• **PROBLEM**
Copy out every line of the data exactly; do not include the images.

• **Scene edit records**
◇ ◇ ◇ ◇

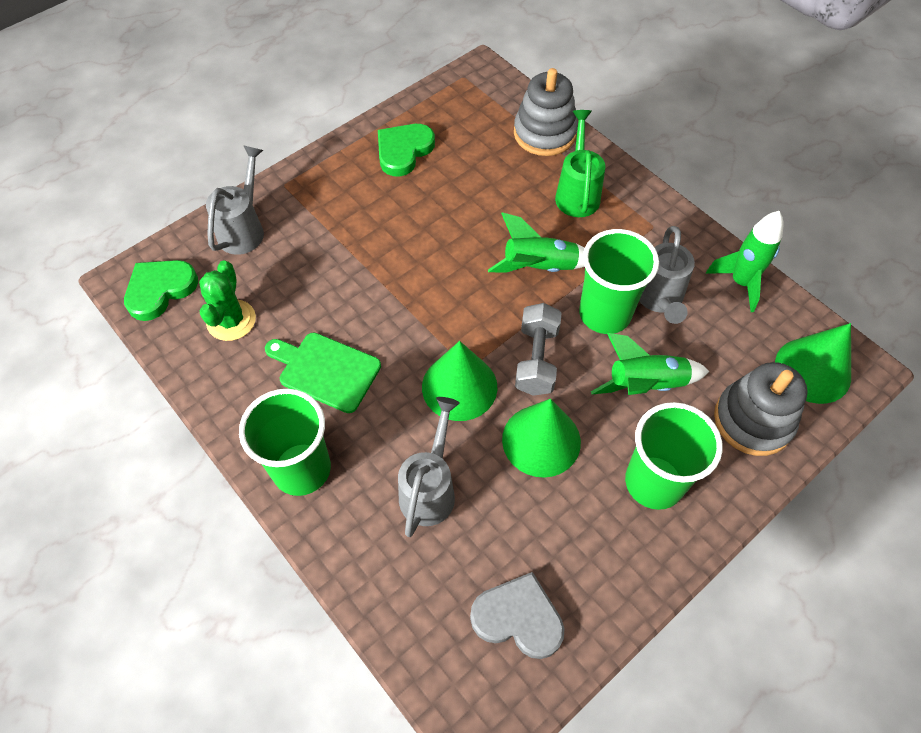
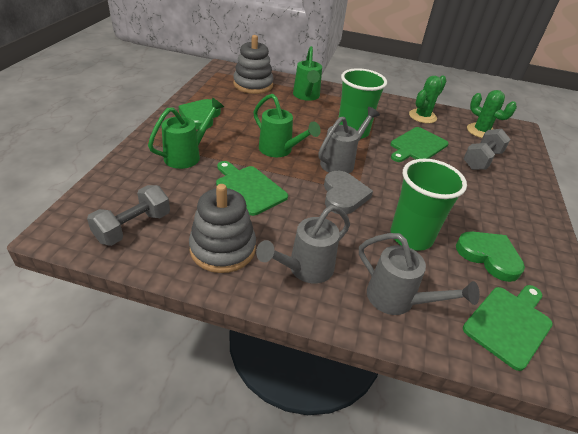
green cactus: 1 -> 2
green cone: 3 -> 0
green cup: 3 -> 2
green cutting board: 1 -> 3
green rocket: 3 -> 0
green watering can: 1 -> 3
grey dumbbell: 1 -> 2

◇ ◇ ◇ ◇

• **SOLUTION**
green cactus: 1 -> 2
green cone: 3 -> 0
green cup: 3 -> 2
green cutting board: 1 -> 3
green rocket: 3 -> 0
green watering can: 1 -> 3
grey dumbbell: 1 -> 2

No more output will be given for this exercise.